▶ [Work to be completed] Copy the entries word for word. Keep the pictures out.

▶ [Dataset extract]

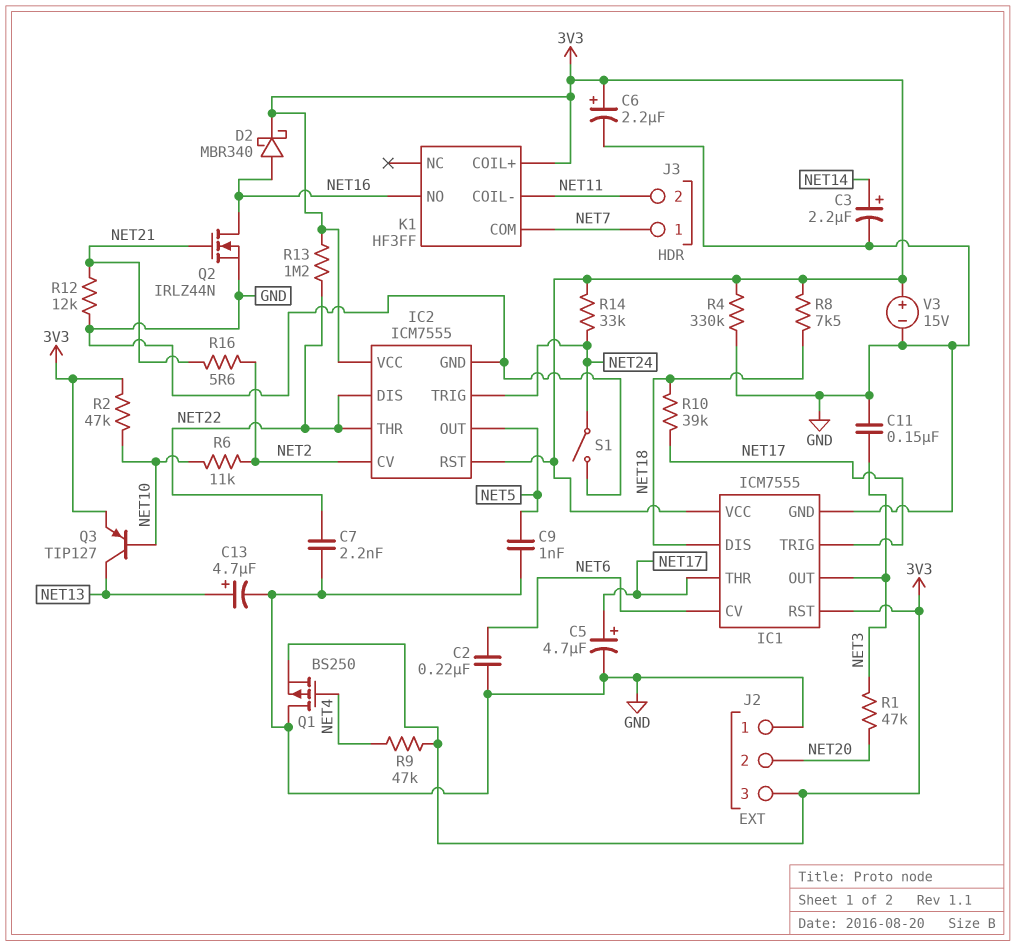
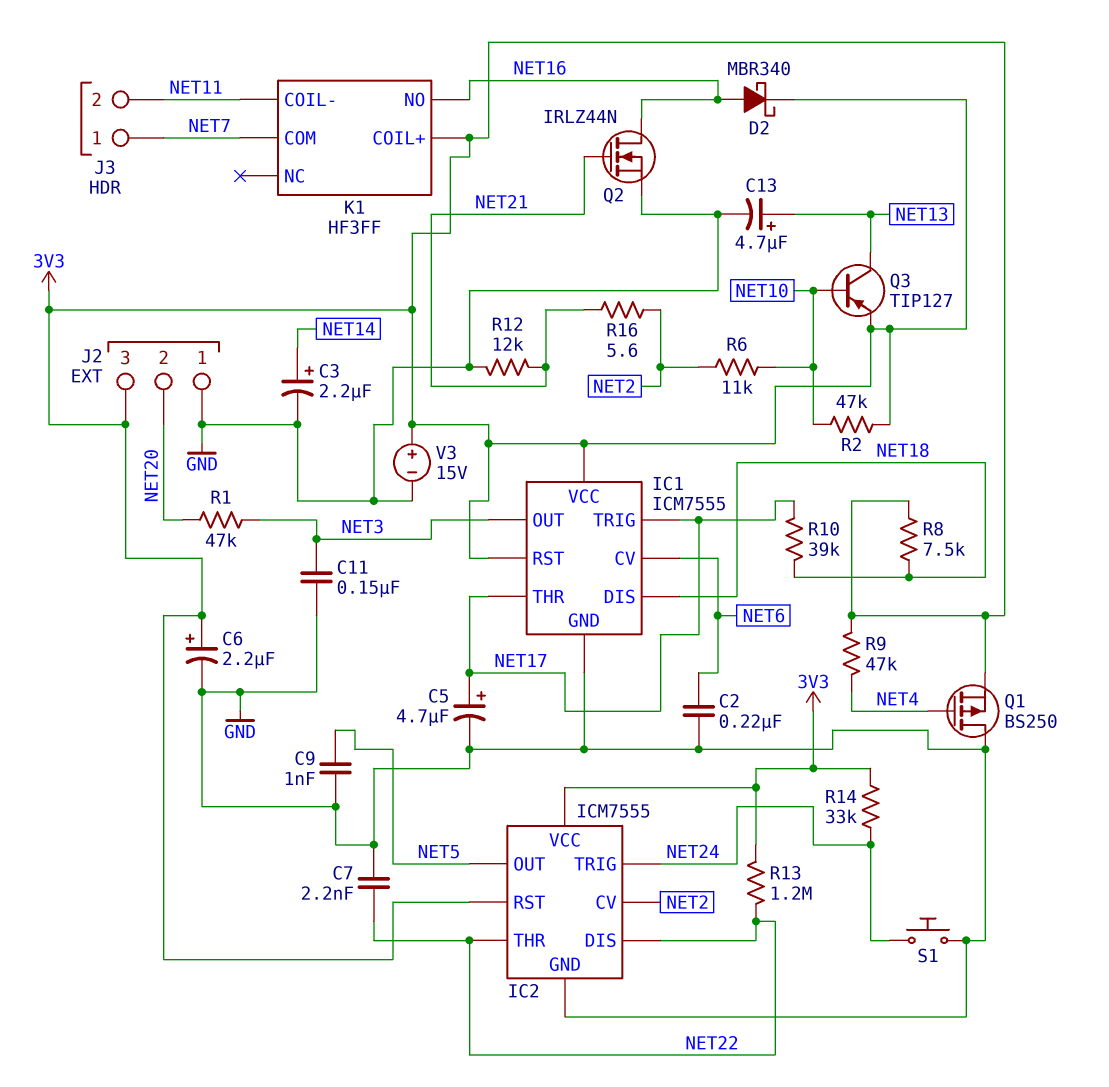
R4: 330k (3V3, GND) -> none
S1: switch (GND, NET24) -> button (GND, NET24)

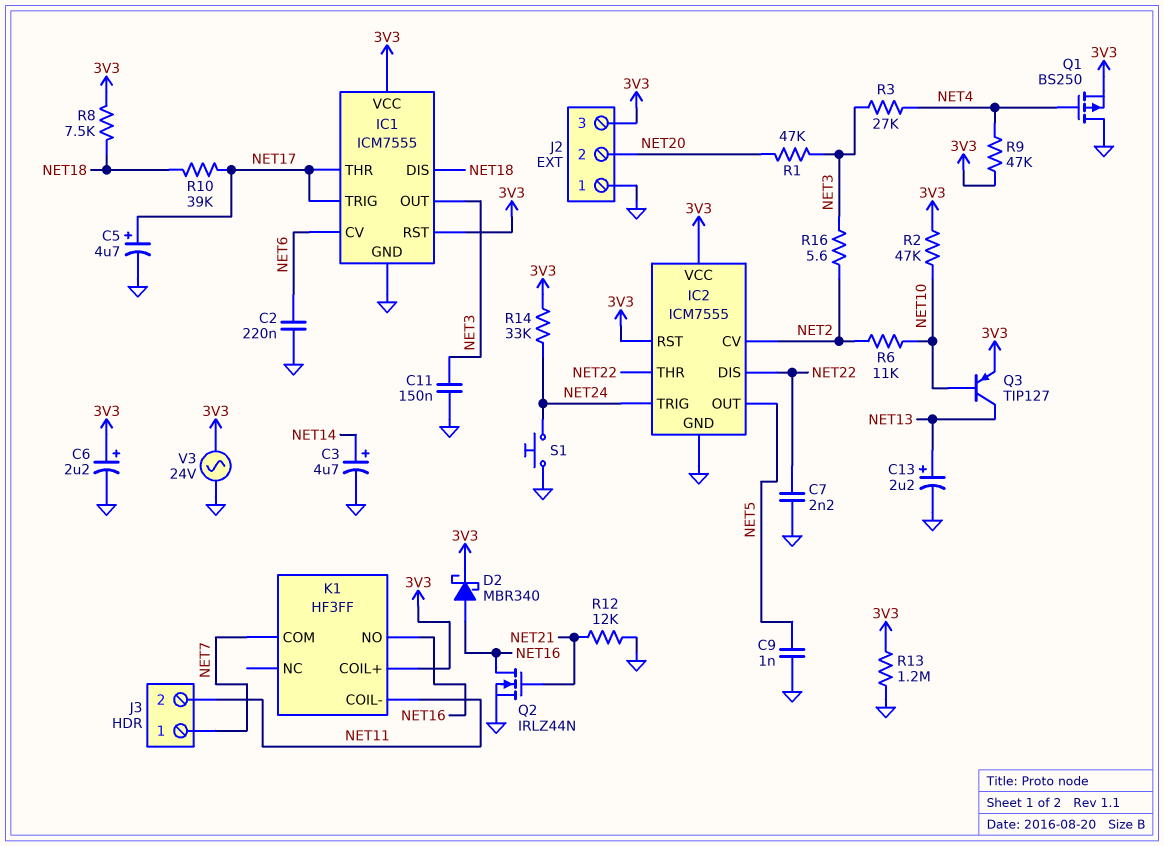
C3: 2.2uF (plus NET14, minus GND) -> 4.7uF (plus NET14, minus GND)
C13: 4.7uF (plus NET13, minus GND) -> 2.2uF (plus NET13, minus GND)
R3: none -> 27k (NET3, NET4)
R13: 1.2M (3V3, NET22) -> 1.2M (3V3, GND)
R16: 5.6 (NET2, NET21) -> 5.6 (NET2, NET3)
V3: 15V (plus 3V3, minus GND) -> AC 24V (3V3, GND)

▶ [Written solution]
R4: 330k (3V3, GND) -> none
S1: switch (GND, NET24) -> button (GND, NET24)

C3: 2.2uF (plus NET14, minus GND) -> 4.7uF (plus NET14, minus GND)
C13: 4.7uF (plus NET13, minus GND) -> 2.2uF (plus NET13, minus GND)
R3: none -> 27k (NET3, NET4)
R13: 1.2M (3V3, NET22) -> 1.2M (3V3, GND)
R16: 5.6 (NET2, NET21) -> 5.6 (NET2, NET3)
V3: 15V (plus 3V3, minus GND) -> AC 24V (3V3, GND)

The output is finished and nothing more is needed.